======== EXTRACTED RECORDS

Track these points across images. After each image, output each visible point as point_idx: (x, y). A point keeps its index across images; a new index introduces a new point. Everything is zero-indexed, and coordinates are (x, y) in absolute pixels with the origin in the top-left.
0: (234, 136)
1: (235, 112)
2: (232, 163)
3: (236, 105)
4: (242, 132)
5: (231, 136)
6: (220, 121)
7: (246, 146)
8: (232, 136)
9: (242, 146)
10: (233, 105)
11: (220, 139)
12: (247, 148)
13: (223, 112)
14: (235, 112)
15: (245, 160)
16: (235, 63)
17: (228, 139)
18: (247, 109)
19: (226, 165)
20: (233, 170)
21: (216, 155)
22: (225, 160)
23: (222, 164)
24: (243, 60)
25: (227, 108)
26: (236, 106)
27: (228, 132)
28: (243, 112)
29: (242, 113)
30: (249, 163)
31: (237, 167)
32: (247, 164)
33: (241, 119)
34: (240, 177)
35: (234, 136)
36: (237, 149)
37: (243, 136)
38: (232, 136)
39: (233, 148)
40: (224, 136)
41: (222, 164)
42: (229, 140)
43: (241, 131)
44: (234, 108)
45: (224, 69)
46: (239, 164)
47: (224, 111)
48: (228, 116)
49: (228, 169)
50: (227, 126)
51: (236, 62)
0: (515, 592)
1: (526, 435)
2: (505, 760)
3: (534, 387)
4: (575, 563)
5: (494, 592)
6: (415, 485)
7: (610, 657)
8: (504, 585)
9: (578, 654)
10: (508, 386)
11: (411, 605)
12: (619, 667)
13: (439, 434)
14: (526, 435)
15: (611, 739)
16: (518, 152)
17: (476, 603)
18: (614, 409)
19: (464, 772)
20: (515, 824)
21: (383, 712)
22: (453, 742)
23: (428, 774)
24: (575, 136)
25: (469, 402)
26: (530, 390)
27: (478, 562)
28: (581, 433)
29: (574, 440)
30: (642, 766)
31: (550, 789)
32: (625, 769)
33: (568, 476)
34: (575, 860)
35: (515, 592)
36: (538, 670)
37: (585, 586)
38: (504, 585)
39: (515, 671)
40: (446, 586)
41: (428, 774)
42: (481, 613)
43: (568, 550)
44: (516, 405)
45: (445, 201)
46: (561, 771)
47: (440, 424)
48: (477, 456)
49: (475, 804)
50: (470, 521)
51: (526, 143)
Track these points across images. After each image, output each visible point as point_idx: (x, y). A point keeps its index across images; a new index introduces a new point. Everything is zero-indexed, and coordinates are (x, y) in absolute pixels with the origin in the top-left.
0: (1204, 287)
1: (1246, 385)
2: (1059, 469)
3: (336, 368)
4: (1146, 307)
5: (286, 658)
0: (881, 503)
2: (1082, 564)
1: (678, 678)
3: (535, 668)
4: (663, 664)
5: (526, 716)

================

● OBJECTIVE
Rewrite all of the data above as a Markdown table with two columns, Row and Line. Number the rows in order, put each line in its own row, and leave out any blank lines.

● RESULT OF THE EXERCISE
| Row | Line |
|---|---|
| 1 | Track these points across images. After each image, output each visible point as point_idx: (x, y). A point keeps its index across images; a new index introduces a new point. Everything is zero-indexed, and coordinates are (x, y) in absolute pixels with the origin in the top-left. |
| 2 | 0: (234, 136) |
| 3 | 1: (235, 112) |
| 4 | 2: (232, 163) |
| 5 | 3: (236, 105) |
| 6 | 4: (242, 132) |
| 7 | 5: (231, 136) |
| 8 | 6: (220, 121) |
| 9 | 7: (246, 146) |
| 10 | 8: (232, 136) |
| 11 | 9: (242, 146) |
| 12 | 10: (233, 105) |
| 13 | 11: (220, 139) |
| 14 | 12: (247, 148) |
| 15 | 13: (223, 112) |
| 16 | 14: (235, 112) |
| 17 | 15: (245, 160) |
| 18 | 16: (235, 63) |
| 19 | 17: (228, 139) |
| 20 | 18: (247, 109) |
| 21 | 19: (226, 165) |
| 22 | 20: (233, 170) |
| 23 | 21: (216, 155) |
| 24 | 22: (225, 160) |
| 25 | 23: (222, 164) |
| 26 | 24: (243, 60) |
| 27 | 25: (227, 108) |
| 28 | 26: (236, 106) |
| 29 | 27: (228, 132) |
| 30 | 28: (243, 112) |
| 31 | 29: (242, 113) |
| 32 | 30: (249, 163) |
| 33 | 31: (237, 167) |
| 34 | 32: (247, 164) |
| 35 | 33: (241, 119) |
| 36 | 34: (240, 177) |
| 37 | 35: (234, 136) |
| 38 | 36: (237, 149) |
| 39 | 37: (243, 136) |
| 40 | 38: (232, 136) |
| 41 | 39: (233, 148) |
| 42 | 40: (224, 136) |
| 43 | 41: (222, 164) |
| 44 | 42: (229, 140) |
| 45 | 43: (241, 131) |
| 46 | 44: (234, 108) |
| 47 | 45: (224, 69) |
| 48 | 46: (239, 164) |
| 49 | 47: (224, 111) |
| 50 | 48: (228, 116) |
| 51 | 49: (228, 169) |
| 52 | 50: (227, 126) |
| 53 | 51: (236, 62) |
| 54 | 0: (515, 592) |
| 55 | 1: (526, 435) |
| 56 | 2: (505, 760) |
| 57 | 3: (534, 387) |
| 58 | 4: (575, 563) |
| 59 | 5: (494, 592) |
| 60 | 6: (415, 485) |
| 61 | 7: (610, 657) |
| 62 | 8: (504, 585) |
| 63 | 9: (578, 654) |
| 64 | 10: (508, 386) |
| 65 | 11: (411, 605) |
| 66 | 12: (619, 667) |
| 67 | 13: (439, 434) |
| 68 | 14: (526, 435) |
| 69 | 15: (611, 739) |
| 70 | 16: (518, 152) |
| 71 | 17: (476, 603) |
| 72 | 18: (614, 409) |
| 73 | 19: (464, 772) |
| 74 | 20: (515, 824) |
| 75 | 21: (383, 712) |
| 76 | 22: (453, 742) |
| 77 | 23: (428, 774) |
| 78 | 24: (575, 136) |
| 79 | 25: (469, 402) |
| 80 | 26: (530, 390) |
| 81 | 27: (478, 562) |
| 82 | 28: (581, 433) |
| 83 | 29: (574, 440) |
| 84 | 30: (642, 766) |
| 85 | 31: (550, 789) |
| 86 | 32: (625, 769) |
| 87 | 33: (568, 476) |
| 88 | 34: (575, 860) |
| 89 | 35: (515, 592) |
| 90 | 36: (538, 670) |
| 91 | 37: (585, 586) |
| 92 | 38: (504, 585) |
| 93 | 39: (515, 671) |
| 94 | 40: (446, 586) |
| 95 | 41: (428, 774) |
| 96 | 42: (481, 613) |
| 97 | 43: (568, 550) |
| 98 | 44: (516, 405) |
| 99 | 45: (445, 201) |
| 100 | 46: (561, 771) |
| 101 | 47: (440, 424) |
| 102 | 48: (477, 456) |
| 103 | 49: (475, 804) |
| 104 | 50: (470, 521) |
| 105 | 51: (526, 143) |
| 106 | Track these points across images. After each image, output each visible point as point_idx: (x, y). A point keeps its index across images; a new index introduces a new point. Everything is zero-indexed, and coordinates are (x, y) in absolute pixels with the origin in the top-left. |
| 107 | 0: (1204, 287) |
| 108 | 1: (1246, 385) |
| 109 | 2: (1059, 469) |
| 110 | 3: (336, 368) |
| 111 | 4: (1146, 307) |
| 112 | 5: (286, 658) |
| 113 | 0: (881, 503) |
| 114 | 2: (1082, 564) |
| 115 | 1: (678, 678) |
| 116 | 3: (535, 668) |
| 117 | 4: (663, 664) |
| 118 | 5: (526, 716) |